● **Work instruction**
Wherever "green" shows up in the records below, copy the whole line.

● **Source data**
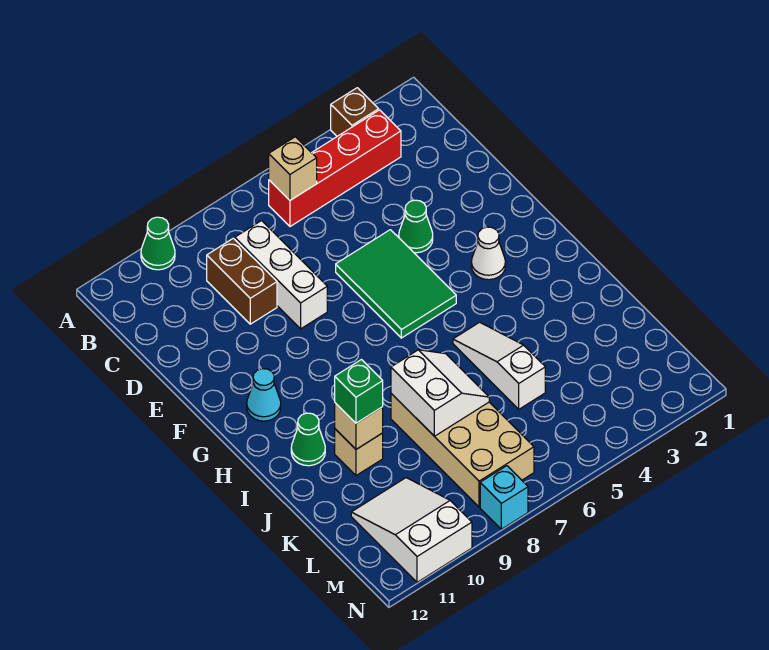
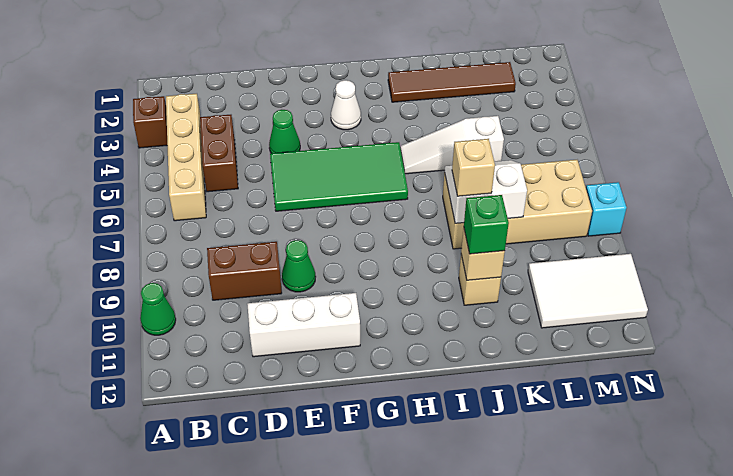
red brick B3:B6 level 1 -> tan brick B3:B6 level 1
tan brick B6 level 2 -> tan brick J8 level 3
none -> brown brick C4:C5 level 1
white brick C8:E8 level 1 -> white brick D11:F11 level 1
green tile E5:G6 level 1 -> green tile E5:H6 level 1
cyan cone G11 level 1 -> none
none -> brown tile I2:L2 level 1
green cone I11 level 1 -> green cone E9 level 1
white slope L10:N11 level 1 top N -> white tile L10:N11 level 1

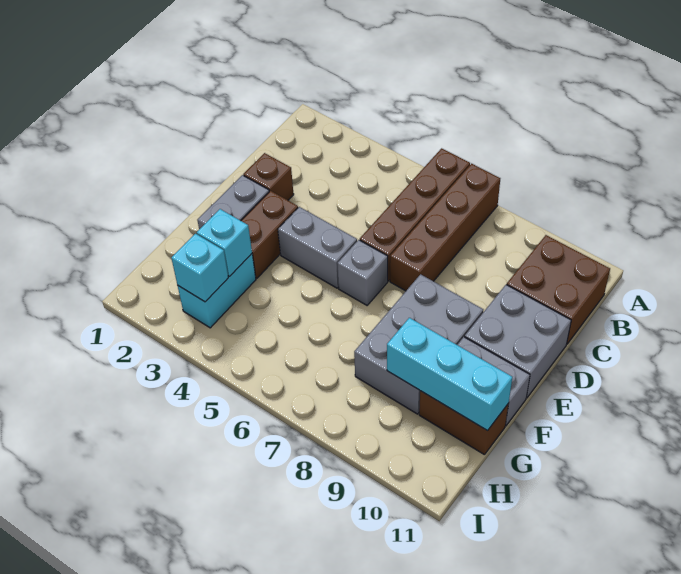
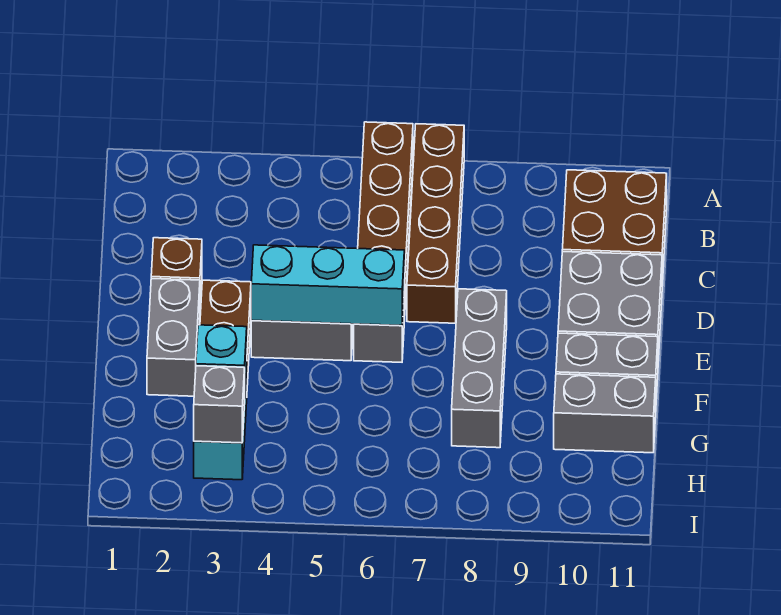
grey brick E8:G9 level 1 -> grey brick E8:G8 level 1
cyan brick G9:G11 level 2 -> cyan brick E4:E6 level 2
brown brick G10:G11 level 1 -> grey brick G10:G11 level 1
cyan brick H3 level 2 -> grey brick H3 level 2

● **Answer box**
green tile E5:G6 level 1 -> green tile E5:H6 level 1
green cone I11 level 1 -> green cone E9 level 1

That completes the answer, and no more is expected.